(Task goal) An exact transcription of all the entries is needed; pictures stay out.

Saved entries:
+-------+

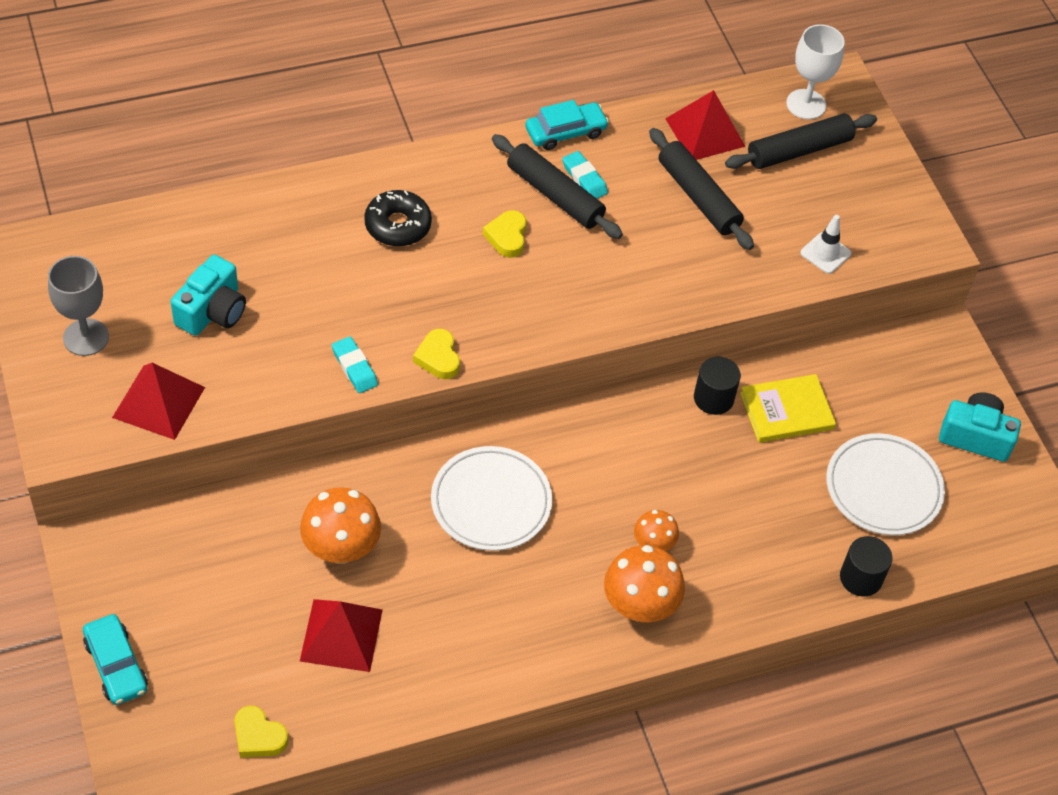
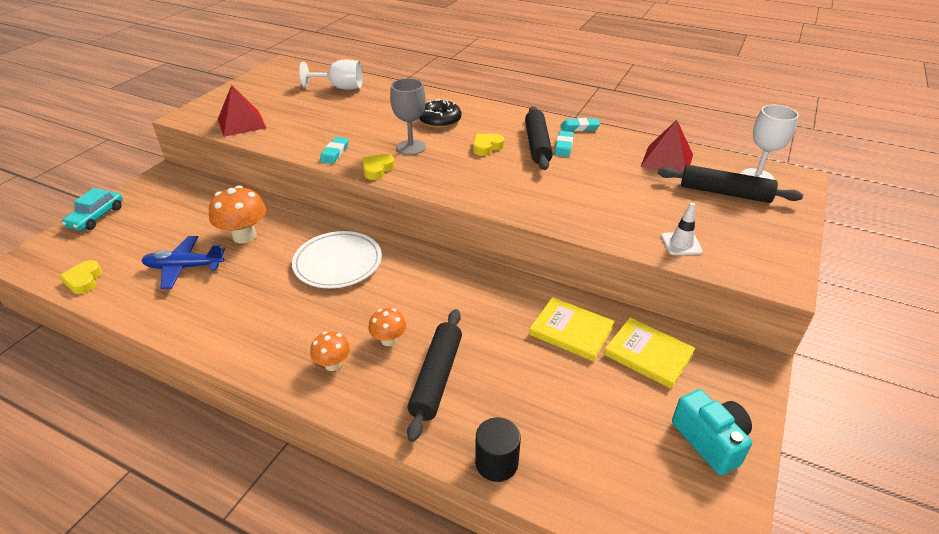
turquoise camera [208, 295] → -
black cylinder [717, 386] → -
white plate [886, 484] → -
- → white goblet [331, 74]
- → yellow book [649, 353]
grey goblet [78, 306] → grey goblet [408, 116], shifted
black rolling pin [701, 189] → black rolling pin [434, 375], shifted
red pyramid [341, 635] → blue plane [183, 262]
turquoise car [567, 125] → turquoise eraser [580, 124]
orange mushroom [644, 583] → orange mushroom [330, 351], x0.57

+-------+

(Expected answer)
turquoise camera [208, 295] → -
black cylinder [717, 386] → -
white plate [886, 484] → -
- → white goblet [331, 74]
- → yellow book [649, 353]
grey goblet [78, 306] → grey goblet [408, 116], shifted
black rolling pin [701, 189] → black rolling pin [434, 375], shifted
red pyramid [341, 635] → blue plane [183, 262]
turquoise car [567, 125] → turquoise eraser [580, 124]
orange mushroom [644, 583] → orange mushroom [330, 351], x0.57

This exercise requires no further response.